### [Task details]
A verbatim copy of the listing is what is needed, minus any pictures.
*****
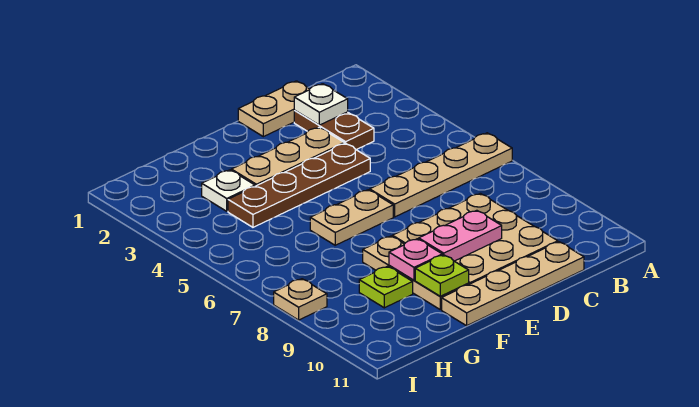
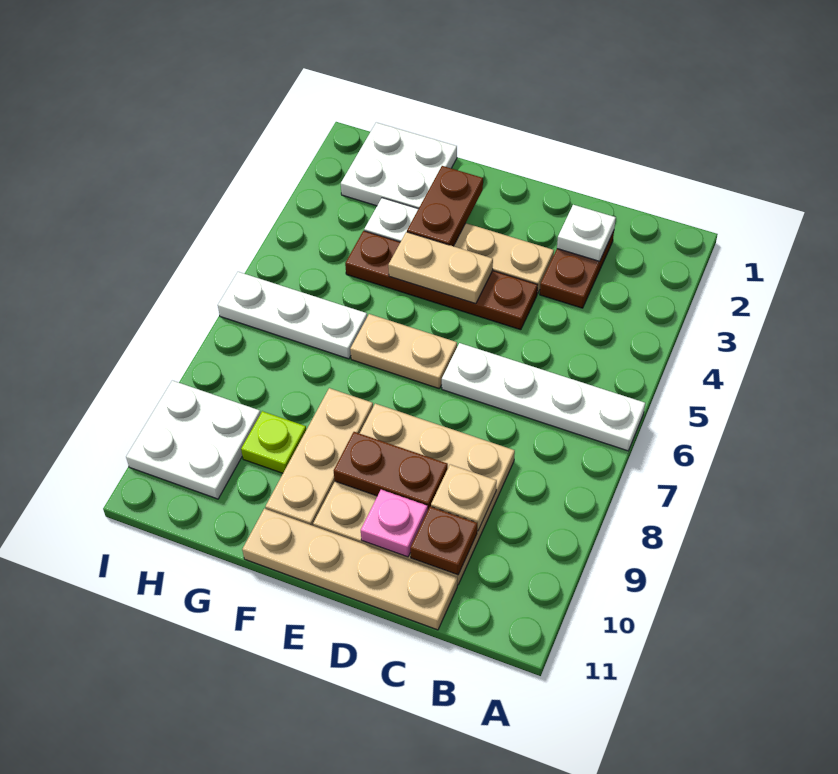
tan plate A6:D6 level 1 -> white plate A6:D6 level 1
tan plate C1:D1 level 1 -> tan plate E4:F4 level 2
none -> brown plate C10 level 2
pink plate D9:E9 level 2 -> brown plate D9:E9 level 2
none -> brown plate F2:F3 level 2
pink plate F9 level 2 -> pink plate D10 level 2
lime plate F10 level 2 -> none
none -> white plate G1:H2 level 1
none -> white plate G6:I6 level 1
none -> white plate H9:I10 level 1
tan plate I8 level 1 -> tan plate C9 level 2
*****
### [Answer section]
tan plate A6:D6 level 1 -> white plate A6:D6 level 1
tan plate C1:D1 level 1 -> tan plate E4:F4 level 2
none -> brown plate C10 level 2
pink plate D9:E9 level 2 -> brown plate D9:E9 level 2
none -> brown plate F2:F3 level 2
pink plate F9 level 2 -> pink plate D10 level 2
lime plate F10 level 2 -> none
none -> white plate G1:H2 level 1
none -> white plate G6:I6 level 1
none -> white plate H9:I10 level 1
tan plate I8 level 1 -> tan plate C9 level 2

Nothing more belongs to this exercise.